Exercise directions: Your answer must be an exact repeat of the lines from the one containing "Order Settings: [623,454,876,594]" through the last line of the records, both included, with no pictures.

Collected data entries

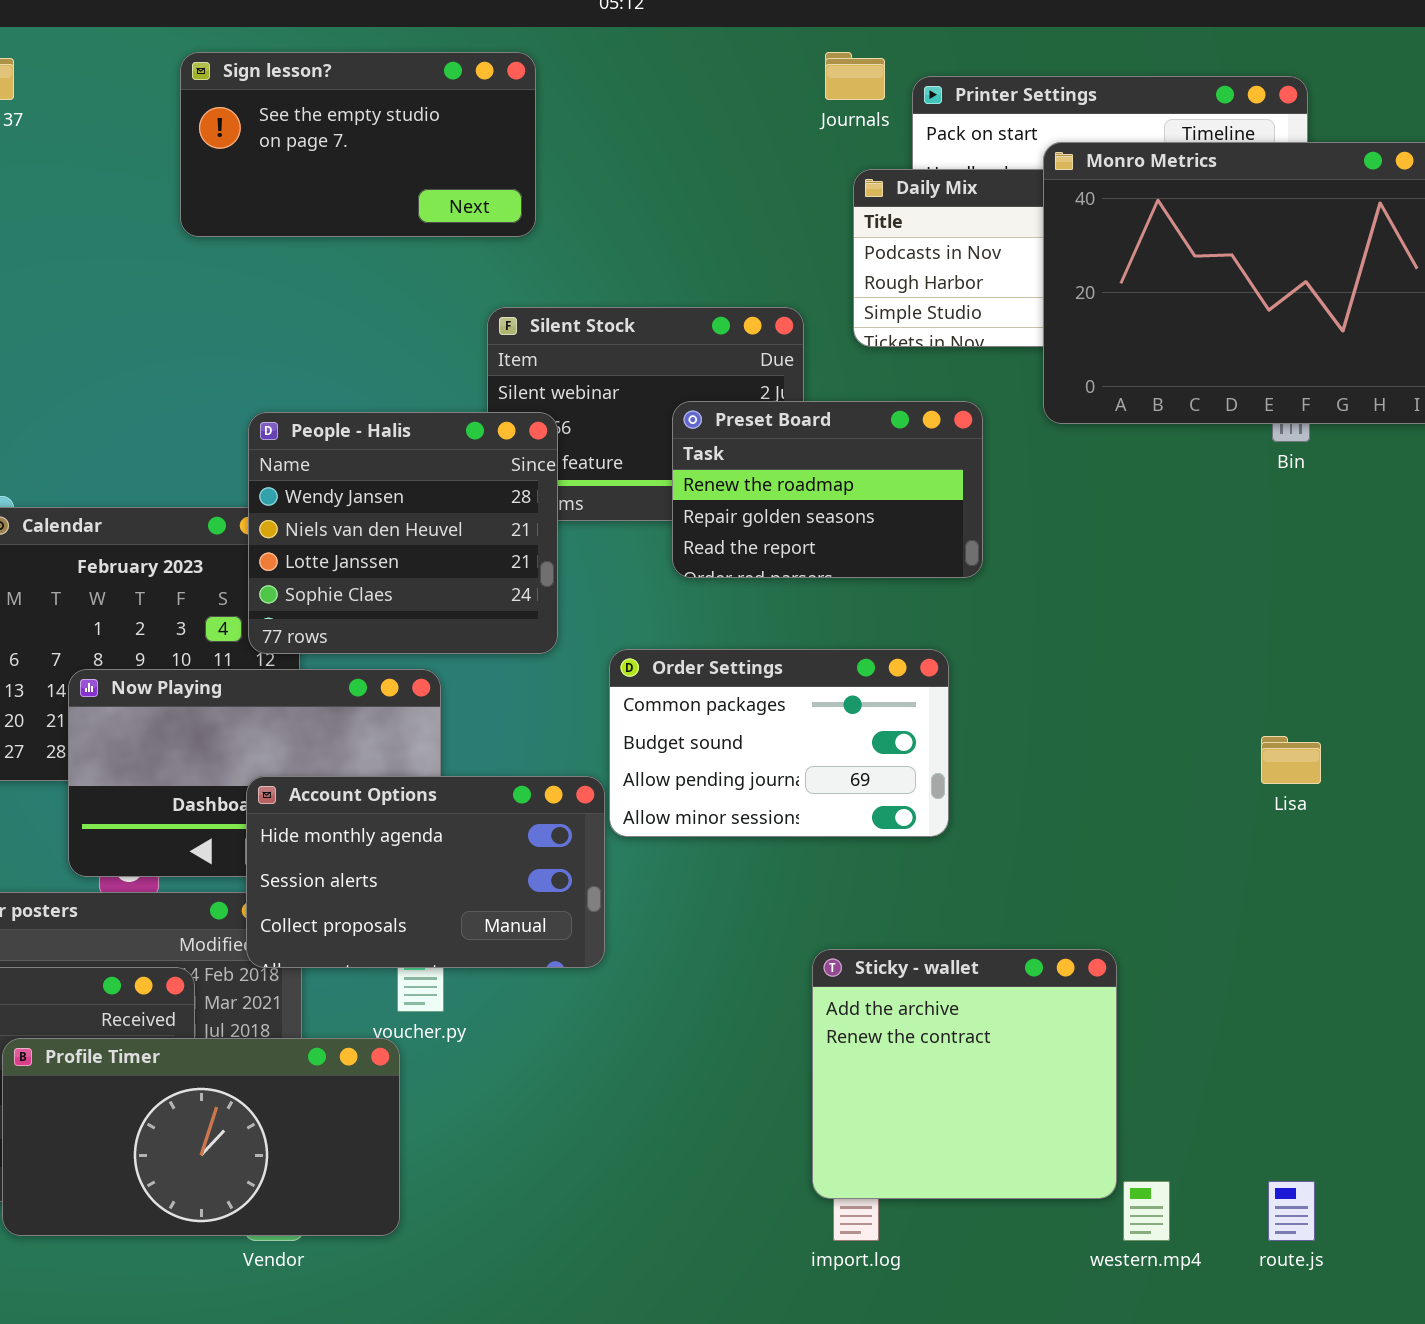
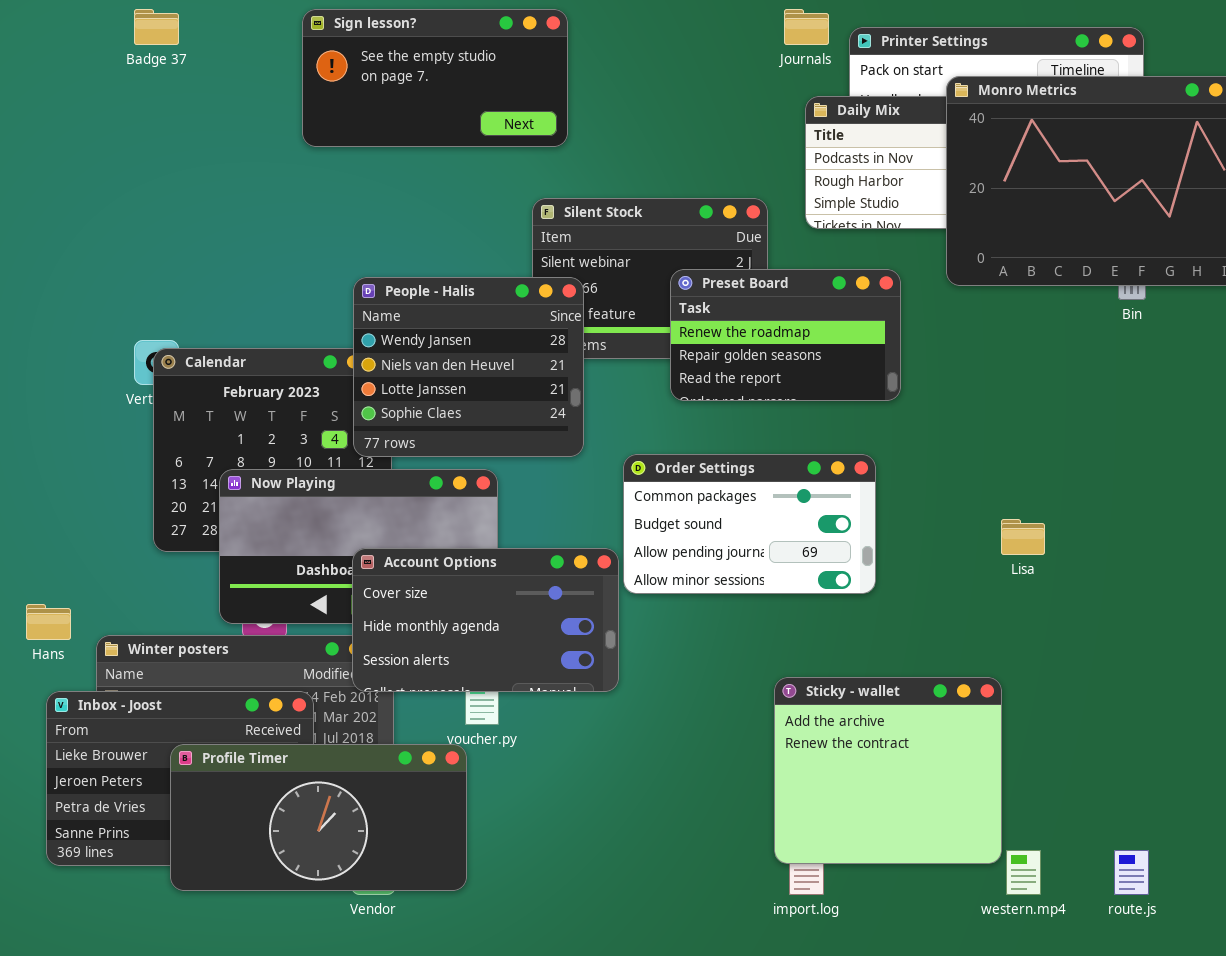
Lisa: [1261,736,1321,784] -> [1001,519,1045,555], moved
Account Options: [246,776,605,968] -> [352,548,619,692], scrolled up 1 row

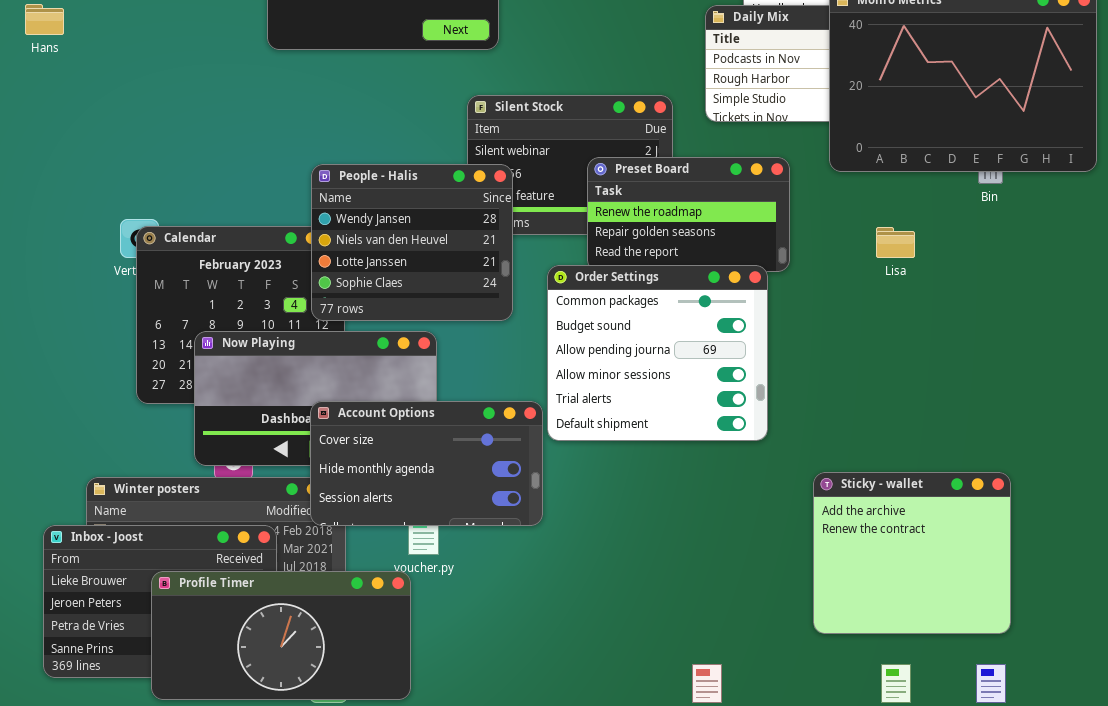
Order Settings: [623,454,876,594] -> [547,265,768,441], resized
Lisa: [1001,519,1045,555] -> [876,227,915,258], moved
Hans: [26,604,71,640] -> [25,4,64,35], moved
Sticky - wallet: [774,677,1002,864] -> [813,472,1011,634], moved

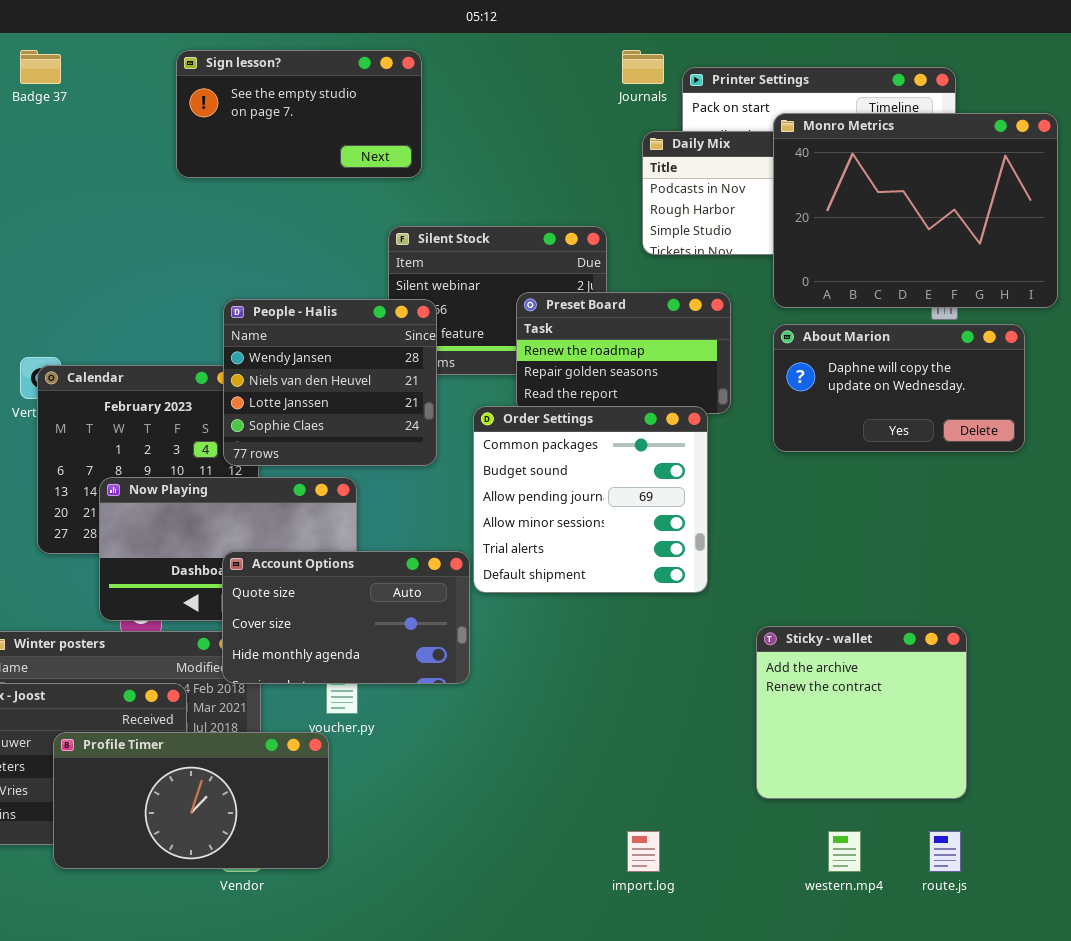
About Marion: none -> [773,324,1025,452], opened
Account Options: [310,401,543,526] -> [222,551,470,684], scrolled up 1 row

Written solution:
Order Settings: [623,454,876,594] -> [547,265,768,441], resized
Lisa: [1001,519,1045,555] -> [876,227,915,258], moved
Hans: [26,604,71,640] -> [25,4,64,35], moved
Sticky - wallet: [774,677,1002,864] -> [813,472,1011,634], moved

About Marion: none -> [773,324,1025,452], opened
Account Options: [310,401,543,526] -> [222,551,470,684], scrolled up 1 row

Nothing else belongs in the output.